──────── Provided data

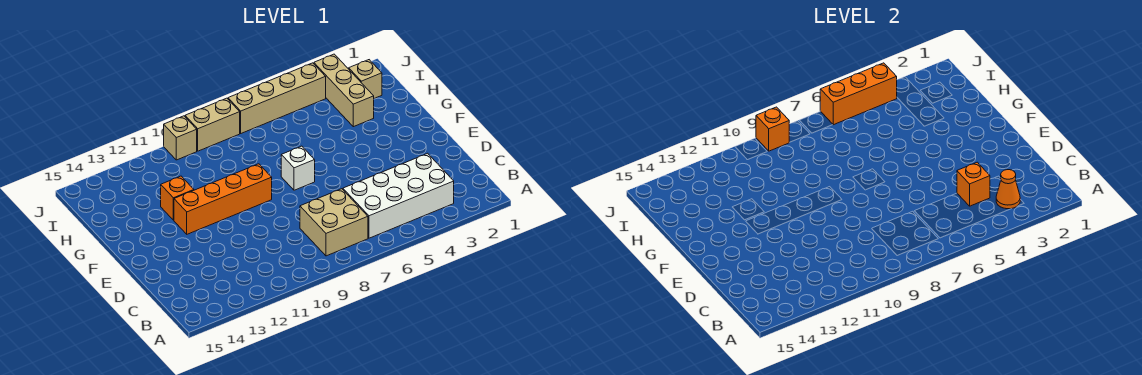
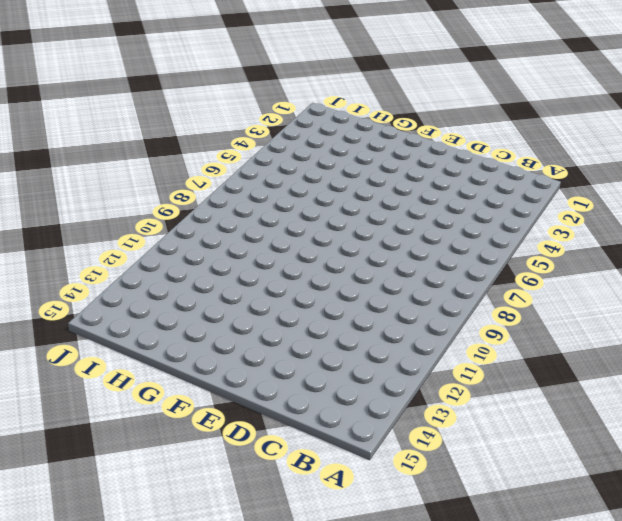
none -> white brick B3:C6 level 1
none -> tan brick B7:C8 level 1
none -> white brick F7 level 1

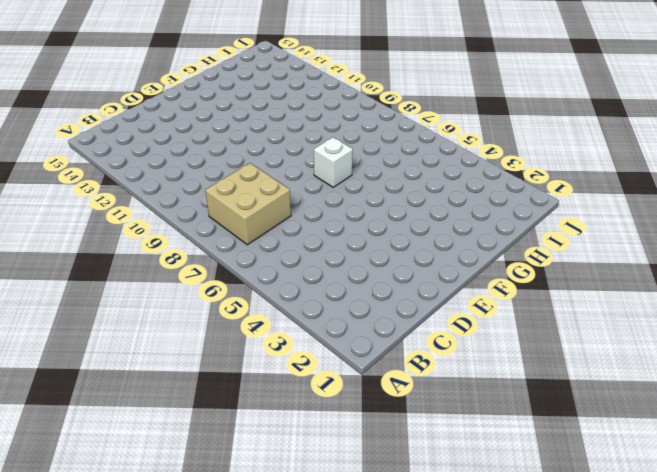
none -> white brick B3:C6 level 1
none -> orange brick F9:F12 level 1
none -> orange brick G12 level 1

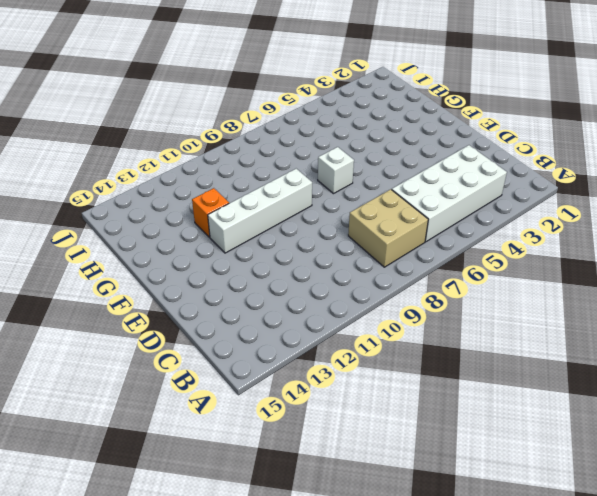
white brick F9:F12 level 1 -> orange brick F9:F12 level 1
none -> tan brick H3:J3 level 1
none -> tan brick I2 level 1
none -> tan brick J4:J7 level 1

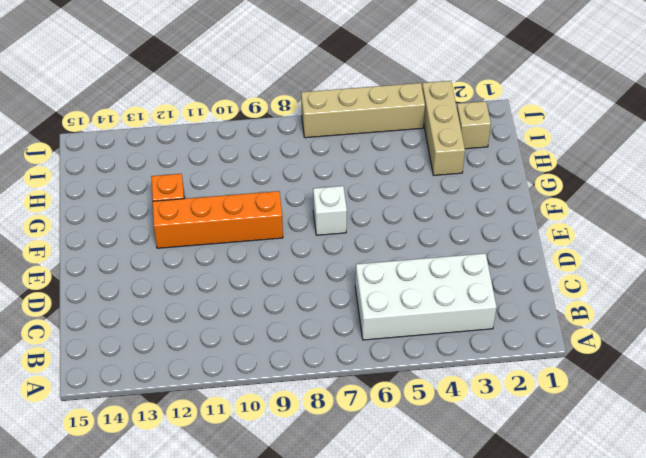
none -> tan brick B7:C8 level 1
none -> tan brick J8:J9 level 1
none -> tan brick J10 level 1

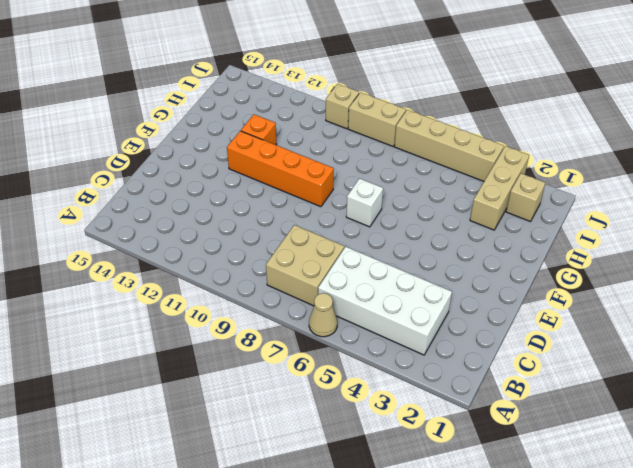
tan cone A6 level 1 -> none
none -> orange cone B3 level 2
none -> orange brick C4 level 2
none -> orange brick J4:J6 level 2

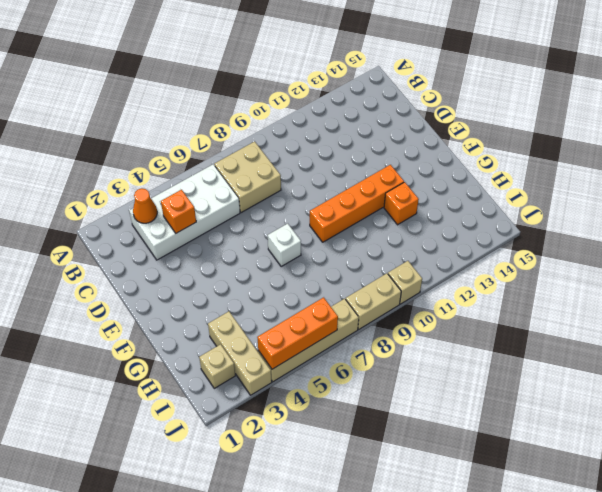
none -> orange brick J9 level 2

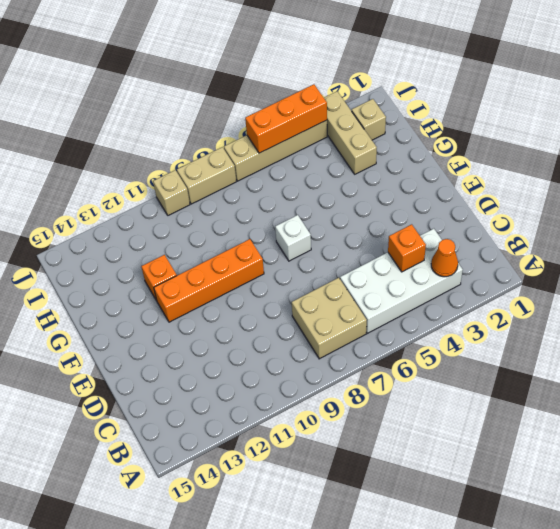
none -> orange brick J9 level 2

────────────────

■ Exercise description: All lines from the one containing "none -> tan brick H3:J3 level 1" through the end of the data are to be restated exactly, with nothing else and without the pictures.

■ Response to this task:
none -> tan brick H3:J3 level 1
none -> tan brick I2 level 1
none -> tan brick J4:J7 level 1

none -> tan brick B7:C8 level 1
none -> tan brick J8:J9 level 1
none -> tan brick J10 level 1

tan cone A6 level 1 -> none
none -> orange cone B3 level 2
none -> orange brick C4 level 2
none -> orange brick J4:J6 level 2

none -> orange brick J9 level 2

none -> orange brick J9 level 2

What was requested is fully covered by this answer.